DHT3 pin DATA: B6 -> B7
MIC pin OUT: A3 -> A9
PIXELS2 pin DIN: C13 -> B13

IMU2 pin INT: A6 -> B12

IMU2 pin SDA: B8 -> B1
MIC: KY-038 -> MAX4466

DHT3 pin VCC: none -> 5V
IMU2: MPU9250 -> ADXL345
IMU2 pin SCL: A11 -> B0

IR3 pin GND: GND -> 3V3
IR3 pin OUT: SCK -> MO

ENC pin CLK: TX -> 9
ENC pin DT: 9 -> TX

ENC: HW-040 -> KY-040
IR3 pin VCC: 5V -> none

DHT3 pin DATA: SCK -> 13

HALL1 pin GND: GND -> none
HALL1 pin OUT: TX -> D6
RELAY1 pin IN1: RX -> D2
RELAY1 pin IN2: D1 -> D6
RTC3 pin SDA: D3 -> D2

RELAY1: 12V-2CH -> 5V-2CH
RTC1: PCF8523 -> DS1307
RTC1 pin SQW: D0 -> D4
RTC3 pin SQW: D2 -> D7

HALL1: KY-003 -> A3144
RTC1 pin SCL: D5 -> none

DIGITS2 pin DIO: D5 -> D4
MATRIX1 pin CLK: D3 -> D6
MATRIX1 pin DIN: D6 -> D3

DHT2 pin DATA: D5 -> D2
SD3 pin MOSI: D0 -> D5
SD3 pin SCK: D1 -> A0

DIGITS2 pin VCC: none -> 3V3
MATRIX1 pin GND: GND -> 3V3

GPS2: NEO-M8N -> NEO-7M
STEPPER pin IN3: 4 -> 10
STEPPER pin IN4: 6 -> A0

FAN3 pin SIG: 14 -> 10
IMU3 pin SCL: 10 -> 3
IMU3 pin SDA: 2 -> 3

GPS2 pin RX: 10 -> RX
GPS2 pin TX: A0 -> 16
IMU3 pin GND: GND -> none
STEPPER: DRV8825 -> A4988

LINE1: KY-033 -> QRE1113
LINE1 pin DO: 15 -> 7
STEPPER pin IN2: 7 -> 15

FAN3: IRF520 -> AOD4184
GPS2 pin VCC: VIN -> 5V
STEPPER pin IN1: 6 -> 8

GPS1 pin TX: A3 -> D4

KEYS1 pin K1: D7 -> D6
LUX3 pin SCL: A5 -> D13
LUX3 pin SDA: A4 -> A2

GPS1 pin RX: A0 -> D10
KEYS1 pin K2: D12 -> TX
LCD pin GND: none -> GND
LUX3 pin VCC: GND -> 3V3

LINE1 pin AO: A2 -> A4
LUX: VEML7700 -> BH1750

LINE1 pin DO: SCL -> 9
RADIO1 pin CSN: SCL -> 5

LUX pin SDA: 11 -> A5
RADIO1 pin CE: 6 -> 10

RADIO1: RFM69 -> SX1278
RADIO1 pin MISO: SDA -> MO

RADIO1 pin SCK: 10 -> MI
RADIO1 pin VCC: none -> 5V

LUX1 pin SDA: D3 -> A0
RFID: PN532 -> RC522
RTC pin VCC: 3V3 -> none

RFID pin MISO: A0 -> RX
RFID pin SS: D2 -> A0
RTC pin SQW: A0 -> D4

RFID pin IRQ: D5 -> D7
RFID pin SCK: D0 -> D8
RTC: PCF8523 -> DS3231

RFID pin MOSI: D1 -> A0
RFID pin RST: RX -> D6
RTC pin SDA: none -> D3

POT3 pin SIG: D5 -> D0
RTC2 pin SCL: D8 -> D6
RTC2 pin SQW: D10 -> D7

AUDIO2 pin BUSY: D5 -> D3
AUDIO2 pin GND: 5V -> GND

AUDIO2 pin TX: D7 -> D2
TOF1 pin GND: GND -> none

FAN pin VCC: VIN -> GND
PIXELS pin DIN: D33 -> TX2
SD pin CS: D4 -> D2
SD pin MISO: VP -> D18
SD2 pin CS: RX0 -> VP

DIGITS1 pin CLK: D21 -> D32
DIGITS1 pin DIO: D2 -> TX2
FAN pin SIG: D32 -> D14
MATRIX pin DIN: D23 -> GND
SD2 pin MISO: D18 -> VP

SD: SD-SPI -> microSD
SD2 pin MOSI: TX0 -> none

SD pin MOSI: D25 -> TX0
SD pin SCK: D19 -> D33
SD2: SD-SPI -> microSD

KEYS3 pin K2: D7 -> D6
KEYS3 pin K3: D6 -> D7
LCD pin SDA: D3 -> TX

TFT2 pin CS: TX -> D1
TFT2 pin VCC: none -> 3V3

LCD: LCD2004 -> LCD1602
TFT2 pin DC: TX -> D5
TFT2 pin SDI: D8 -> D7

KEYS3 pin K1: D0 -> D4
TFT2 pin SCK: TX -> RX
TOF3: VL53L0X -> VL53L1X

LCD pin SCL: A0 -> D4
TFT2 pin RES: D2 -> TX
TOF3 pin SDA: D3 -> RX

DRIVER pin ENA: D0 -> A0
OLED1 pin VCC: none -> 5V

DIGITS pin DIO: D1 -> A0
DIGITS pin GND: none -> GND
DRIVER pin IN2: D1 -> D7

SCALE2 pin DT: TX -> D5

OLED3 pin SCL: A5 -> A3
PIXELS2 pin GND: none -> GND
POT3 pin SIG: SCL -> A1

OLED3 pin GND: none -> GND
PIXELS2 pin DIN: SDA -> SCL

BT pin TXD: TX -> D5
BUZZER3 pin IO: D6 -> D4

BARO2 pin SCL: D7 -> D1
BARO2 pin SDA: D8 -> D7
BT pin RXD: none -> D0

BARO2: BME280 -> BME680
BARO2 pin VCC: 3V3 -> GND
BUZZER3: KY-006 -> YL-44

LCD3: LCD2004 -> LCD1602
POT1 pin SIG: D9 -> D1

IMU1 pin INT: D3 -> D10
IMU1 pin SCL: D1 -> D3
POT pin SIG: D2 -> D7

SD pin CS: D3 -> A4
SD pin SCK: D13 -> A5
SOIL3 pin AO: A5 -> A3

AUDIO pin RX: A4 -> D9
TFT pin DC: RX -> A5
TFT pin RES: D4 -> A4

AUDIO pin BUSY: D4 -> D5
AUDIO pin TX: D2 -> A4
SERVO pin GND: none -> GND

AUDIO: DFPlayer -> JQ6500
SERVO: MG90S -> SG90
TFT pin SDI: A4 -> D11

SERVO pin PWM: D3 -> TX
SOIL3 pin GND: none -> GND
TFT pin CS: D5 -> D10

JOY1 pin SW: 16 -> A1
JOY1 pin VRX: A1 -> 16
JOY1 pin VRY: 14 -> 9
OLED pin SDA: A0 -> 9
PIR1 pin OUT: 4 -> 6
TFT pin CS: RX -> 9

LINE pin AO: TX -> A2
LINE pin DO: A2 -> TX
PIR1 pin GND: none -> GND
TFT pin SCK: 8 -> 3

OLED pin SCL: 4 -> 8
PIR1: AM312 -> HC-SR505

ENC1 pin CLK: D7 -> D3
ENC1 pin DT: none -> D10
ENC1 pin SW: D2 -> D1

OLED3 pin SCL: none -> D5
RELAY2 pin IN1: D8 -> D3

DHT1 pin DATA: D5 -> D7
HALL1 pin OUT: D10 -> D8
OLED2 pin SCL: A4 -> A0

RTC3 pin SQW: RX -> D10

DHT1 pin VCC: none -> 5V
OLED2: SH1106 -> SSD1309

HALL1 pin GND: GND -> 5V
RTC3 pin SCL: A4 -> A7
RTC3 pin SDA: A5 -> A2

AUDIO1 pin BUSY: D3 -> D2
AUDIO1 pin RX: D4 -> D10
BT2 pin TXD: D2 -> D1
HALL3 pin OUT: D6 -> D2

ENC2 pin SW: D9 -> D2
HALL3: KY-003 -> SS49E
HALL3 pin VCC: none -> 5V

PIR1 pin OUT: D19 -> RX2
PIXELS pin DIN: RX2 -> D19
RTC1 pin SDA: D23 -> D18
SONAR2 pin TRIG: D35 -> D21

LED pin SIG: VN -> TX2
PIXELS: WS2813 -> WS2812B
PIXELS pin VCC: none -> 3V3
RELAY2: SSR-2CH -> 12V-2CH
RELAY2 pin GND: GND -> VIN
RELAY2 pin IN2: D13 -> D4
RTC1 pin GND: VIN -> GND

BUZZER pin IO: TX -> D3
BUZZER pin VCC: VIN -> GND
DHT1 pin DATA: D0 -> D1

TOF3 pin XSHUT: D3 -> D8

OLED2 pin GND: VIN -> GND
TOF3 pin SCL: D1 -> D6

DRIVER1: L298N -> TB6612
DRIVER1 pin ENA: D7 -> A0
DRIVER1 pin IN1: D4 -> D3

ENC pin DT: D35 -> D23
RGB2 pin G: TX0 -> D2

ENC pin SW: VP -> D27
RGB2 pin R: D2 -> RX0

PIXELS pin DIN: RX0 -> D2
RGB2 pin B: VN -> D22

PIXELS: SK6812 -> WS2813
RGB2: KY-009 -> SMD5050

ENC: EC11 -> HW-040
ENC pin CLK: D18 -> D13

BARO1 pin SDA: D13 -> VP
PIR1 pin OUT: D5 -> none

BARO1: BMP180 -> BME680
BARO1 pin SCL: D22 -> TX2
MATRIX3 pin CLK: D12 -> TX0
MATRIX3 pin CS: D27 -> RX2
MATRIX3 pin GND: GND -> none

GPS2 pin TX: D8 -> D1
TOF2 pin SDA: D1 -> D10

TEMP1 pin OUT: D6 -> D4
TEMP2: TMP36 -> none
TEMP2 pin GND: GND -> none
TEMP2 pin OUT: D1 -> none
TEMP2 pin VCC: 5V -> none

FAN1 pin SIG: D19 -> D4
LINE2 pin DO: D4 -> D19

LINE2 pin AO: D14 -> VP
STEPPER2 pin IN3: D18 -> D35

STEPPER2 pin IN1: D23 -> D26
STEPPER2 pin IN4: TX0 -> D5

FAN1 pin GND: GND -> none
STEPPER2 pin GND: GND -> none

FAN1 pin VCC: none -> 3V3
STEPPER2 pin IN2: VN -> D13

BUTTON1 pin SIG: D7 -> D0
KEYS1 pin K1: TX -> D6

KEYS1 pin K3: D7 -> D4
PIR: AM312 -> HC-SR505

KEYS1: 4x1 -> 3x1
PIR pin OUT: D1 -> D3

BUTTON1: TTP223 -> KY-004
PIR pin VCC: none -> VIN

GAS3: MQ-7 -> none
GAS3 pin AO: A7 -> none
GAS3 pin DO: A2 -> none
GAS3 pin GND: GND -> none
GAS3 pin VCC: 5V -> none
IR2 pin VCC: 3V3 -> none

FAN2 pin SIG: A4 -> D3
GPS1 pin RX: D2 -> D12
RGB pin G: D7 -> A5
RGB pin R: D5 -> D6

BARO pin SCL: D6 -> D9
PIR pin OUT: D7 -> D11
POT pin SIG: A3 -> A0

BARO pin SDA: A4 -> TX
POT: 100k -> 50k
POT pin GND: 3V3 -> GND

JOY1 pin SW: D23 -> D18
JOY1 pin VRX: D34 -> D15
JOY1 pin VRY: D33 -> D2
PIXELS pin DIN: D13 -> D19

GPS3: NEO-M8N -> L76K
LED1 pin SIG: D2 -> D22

[Required action]:
The lines above that hold the word "RFID" are the ones to copy.

[Result for this exercise]:
RFID: PN532 -> RC522
RFID pin MISO: A0 -> RX
RFID pin SS: D2 -> A0
RFID pin IRQ: D5 -> D7
RFID pin SCK: D0 -> D8
RFID pin MOSI: D1 -> A0
RFID pin RST: RX -> D6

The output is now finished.